WRITTEN TASK: Return the records in full, exactly as given.
________________________________________
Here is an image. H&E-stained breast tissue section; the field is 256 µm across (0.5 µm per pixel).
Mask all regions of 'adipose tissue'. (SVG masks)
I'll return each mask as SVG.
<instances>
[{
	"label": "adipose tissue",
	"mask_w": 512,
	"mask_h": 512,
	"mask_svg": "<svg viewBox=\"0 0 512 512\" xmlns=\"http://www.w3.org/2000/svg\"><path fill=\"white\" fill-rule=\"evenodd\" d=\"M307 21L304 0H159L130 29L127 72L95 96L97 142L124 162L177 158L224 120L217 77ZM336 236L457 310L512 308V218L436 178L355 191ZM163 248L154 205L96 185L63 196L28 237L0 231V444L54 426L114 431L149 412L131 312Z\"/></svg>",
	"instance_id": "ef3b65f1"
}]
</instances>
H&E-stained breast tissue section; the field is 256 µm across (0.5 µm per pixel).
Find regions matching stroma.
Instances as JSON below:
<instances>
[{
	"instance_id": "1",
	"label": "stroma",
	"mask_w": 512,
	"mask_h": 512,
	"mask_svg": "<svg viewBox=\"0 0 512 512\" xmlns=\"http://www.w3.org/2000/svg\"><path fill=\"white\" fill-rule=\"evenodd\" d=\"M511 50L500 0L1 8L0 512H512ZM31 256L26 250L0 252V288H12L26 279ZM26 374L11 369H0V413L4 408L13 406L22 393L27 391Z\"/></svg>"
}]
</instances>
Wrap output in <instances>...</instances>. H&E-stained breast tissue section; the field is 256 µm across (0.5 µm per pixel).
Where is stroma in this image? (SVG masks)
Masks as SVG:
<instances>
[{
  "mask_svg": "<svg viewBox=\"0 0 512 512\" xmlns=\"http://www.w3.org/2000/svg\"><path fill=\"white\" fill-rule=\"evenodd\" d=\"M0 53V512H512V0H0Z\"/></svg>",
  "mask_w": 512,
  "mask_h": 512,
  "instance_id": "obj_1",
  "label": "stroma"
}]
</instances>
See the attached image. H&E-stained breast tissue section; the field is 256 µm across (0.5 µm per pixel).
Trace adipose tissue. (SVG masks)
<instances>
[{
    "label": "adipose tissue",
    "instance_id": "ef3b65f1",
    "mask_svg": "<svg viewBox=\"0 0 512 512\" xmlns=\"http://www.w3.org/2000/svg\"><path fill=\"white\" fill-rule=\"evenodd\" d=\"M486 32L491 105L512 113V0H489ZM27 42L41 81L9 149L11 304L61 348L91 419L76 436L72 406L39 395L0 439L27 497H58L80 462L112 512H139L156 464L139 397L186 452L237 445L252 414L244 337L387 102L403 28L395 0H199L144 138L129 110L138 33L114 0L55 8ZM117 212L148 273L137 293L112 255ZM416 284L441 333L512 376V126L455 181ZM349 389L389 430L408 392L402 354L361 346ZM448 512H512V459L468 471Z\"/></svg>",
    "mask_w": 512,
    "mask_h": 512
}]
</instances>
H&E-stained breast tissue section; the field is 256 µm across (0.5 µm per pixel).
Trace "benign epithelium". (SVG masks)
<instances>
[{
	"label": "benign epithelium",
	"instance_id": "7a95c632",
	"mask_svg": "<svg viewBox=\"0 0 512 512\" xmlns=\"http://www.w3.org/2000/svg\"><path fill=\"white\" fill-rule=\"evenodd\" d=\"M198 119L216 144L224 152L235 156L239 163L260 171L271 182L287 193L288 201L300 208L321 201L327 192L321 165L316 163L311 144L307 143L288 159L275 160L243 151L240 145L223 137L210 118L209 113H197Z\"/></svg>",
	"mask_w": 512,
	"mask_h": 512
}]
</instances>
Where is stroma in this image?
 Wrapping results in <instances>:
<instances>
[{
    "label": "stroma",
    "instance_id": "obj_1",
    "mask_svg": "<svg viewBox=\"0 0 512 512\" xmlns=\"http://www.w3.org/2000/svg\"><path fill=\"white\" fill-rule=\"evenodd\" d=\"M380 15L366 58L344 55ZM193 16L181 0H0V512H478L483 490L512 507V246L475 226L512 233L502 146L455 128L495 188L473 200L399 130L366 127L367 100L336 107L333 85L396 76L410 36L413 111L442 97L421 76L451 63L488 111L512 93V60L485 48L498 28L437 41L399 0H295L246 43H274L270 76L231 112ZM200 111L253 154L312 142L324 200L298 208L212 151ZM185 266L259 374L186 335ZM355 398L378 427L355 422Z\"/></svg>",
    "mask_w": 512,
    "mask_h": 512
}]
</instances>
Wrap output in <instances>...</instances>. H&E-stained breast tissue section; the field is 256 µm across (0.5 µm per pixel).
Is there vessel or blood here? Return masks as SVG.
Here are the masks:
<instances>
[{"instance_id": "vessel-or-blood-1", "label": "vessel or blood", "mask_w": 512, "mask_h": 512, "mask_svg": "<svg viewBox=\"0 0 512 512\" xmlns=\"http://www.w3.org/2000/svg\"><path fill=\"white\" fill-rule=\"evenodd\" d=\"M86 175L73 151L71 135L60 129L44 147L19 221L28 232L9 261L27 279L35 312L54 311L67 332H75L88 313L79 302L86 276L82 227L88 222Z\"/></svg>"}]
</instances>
________________________________________
RESULT OF THE TASK:
Here is an image. H&E-stained breast tissue section; the field is 256 µm across (0.5 µm per pixel).
Mask all regions of 'adipose tissue'. (SVG masks)
I'll return each mask as SVG.
<instances>
[{
	"label": "adipose tissue",
	"mask_w": 512,
	"mask_h": 512,
	"mask_svg": "<svg viewBox=\"0 0 512 512\" xmlns=\"http://www.w3.org/2000/svg\"><path fill=\"white\" fill-rule=\"evenodd\" d=\"M307 21L304 0H159L130 29L127 72L95 96L97 142L124 162L177 158L224 120L217 77ZM336 236L457 310L512 308V218L436 178L355 191ZM163 248L154 205L96 185L63 196L28 237L0 231V444L54 426L114 431L149 412L131 312Z\"/></svg>",
	"instance_id": "ef3b65f1"
}]
</instances>
H&E-stained breast tissue section; the field is 256 µm across (0.5 µm per pixel).
Find regions matching stroma.
Instances as JSON below:
<instances>
[{
	"instance_id": "1",
	"label": "stroma",
	"mask_w": 512,
	"mask_h": 512,
	"mask_svg": "<svg viewBox=\"0 0 512 512\" xmlns=\"http://www.w3.org/2000/svg\"><path fill=\"white\" fill-rule=\"evenodd\" d=\"M511 50L500 0L1 8L0 512H512ZM31 256L26 250L0 252V288H12L26 279ZM26 374L11 369H0V413L4 408L13 406L22 393L27 391Z\"/></svg>"
}]
</instances>
Wrap output in <instances>...</instances>. H&E-stained breast tissue section; the field is 256 µm across (0.5 µm per pixel).
Where is stroma in this image? (SVG masks)
Masks as SVG:
<instances>
[{
  "mask_svg": "<svg viewBox=\"0 0 512 512\" xmlns=\"http://www.w3.org/2000/svg\"><path fill=\"white\" fill-rule=\"evenodd\" d=\"M0 53V512H512V0H0Z\"/></svg>",
  "mask_w": 512,
  "mask_h": 512,
  "instance_id": "obj_1",
  "label": "stroma"
}]
</instances>
See the attached image. H&E-stained breast tissue section; the field is 256 µm across (0.5 µm per pixel).
Trace adipose tissue. (SVG masks)
<instances>
[{
    "label": "adipose tissue",
    "instance_id": "ef3b65f1",
    "mask_svg": "<svg viewBox=\"0 0 512 512\" xmlns=\"http://www.w3.org/2000/svg\"><path fill=\"white\" fill-rule=\"evenodd\" d=\"M486 32L491 105L512 113V0H489ZM27 42L41 81L9 149L11 304L61 348L91 419L76 436L72 406L39 395L0 439L27 497H58L80 462L112 512H139L156 464L139 397L186 452L237 445L252 414L244 337L387 102L403 28L395 0H199L144 138L129 110L138 33L114 0L55 8ZM117 212L148 273L137 293L112 255ZM416 284L441 333L512 376V126L455 181ZM349 389L389 430L408 392L402 354L361 346ZM448 512H512V459L468 471Z\"/></svg>",
    "mask_w": 512,
    "mask_h": 512
}]
</instances>
H&E-stained breast tissue section; the field is 256 µm across (0.5 µm per pixel).
Trace "benign epithelium". (SVG masks)
<instances>
[{
	"label": "benign epithelium",
	"instance_id": "7a95c632",
	"mask_svg": "<svg viewBox=\"0 0 512 512\" xmlns=\"http://www.w3.org/2000/svg\"><path fill=\"white\" fill-rule=\"evenodd\" d=\"M198 119L216 144L224 152L235 156L239 163L260 171L271 182L287 193L288 201L300 208L321 201L327 192L321 165L316 163L311 144L307 143L288 159L275 160L243 151L240 145L223 137L210 118L209 113H197Z\"/></svg>",
	"mask_w": 512,
	"mask_h": 512
}]
</instances>
Where is stroma in this image?
 Wrapping results in <instances>:
<instances>
[{
    "label": "stroma",
    "instance_id": "obj_1",
    "mask_svg": "<svg viewBox=\"0 0 512 512\" xmlns=\"http://www.w3.org/2000/svg\"><path fill=\"white\" fill-rule=\"evenodd\" d=\"M380 15L366 58L344 55ZM193 16L181 0H0V512H478L483 490L512 507V246L475 226L512 233L502 146L455 128L495 188L473 200L399 130L366 127L367 100L336 107L333 85L396 76L410 36L413 111L442 97L421 76L451 63L488 111L512 93V60L485 48L498 28L437 41L399 0H295L246 43H274L270 76L231 112ZM200 111L253 154L312 142L324 200L298 208L212 151ZM185 266L259 374L186 335ZM355 398L378 427L355 422Z\"/></svg>",
    "mask_w": 512,
    "mask_h": 512
}]
</instances>
Wrap output in <instances>...</instances>. H&E-stained breast tissue section; the field is 256 µm across (0.5 µm per pixel).
Is there vessel or blood here? Return masks as SVG.
Here are the masks:
<instances>
[{"instance_id": "vessel-or-blood-1", "label": "vessel or blood", "mask_w": 512, "mask_h": 512, "mask_svg": "<svg viewBox=\"0 0 512 512\" xmlns=\"http://www.w3.org/2000/svg\"><path fill=\"white\" fill-rule=\"evenodd\" d=\"M86 175L73 151L71 135L60 129L44 147L19 221L28 232L9 261L27 279L35 312L54 311L67 332H75L88 313L79 302L86 276L82 227L88 222Z\"/></svg>"}]
</instances>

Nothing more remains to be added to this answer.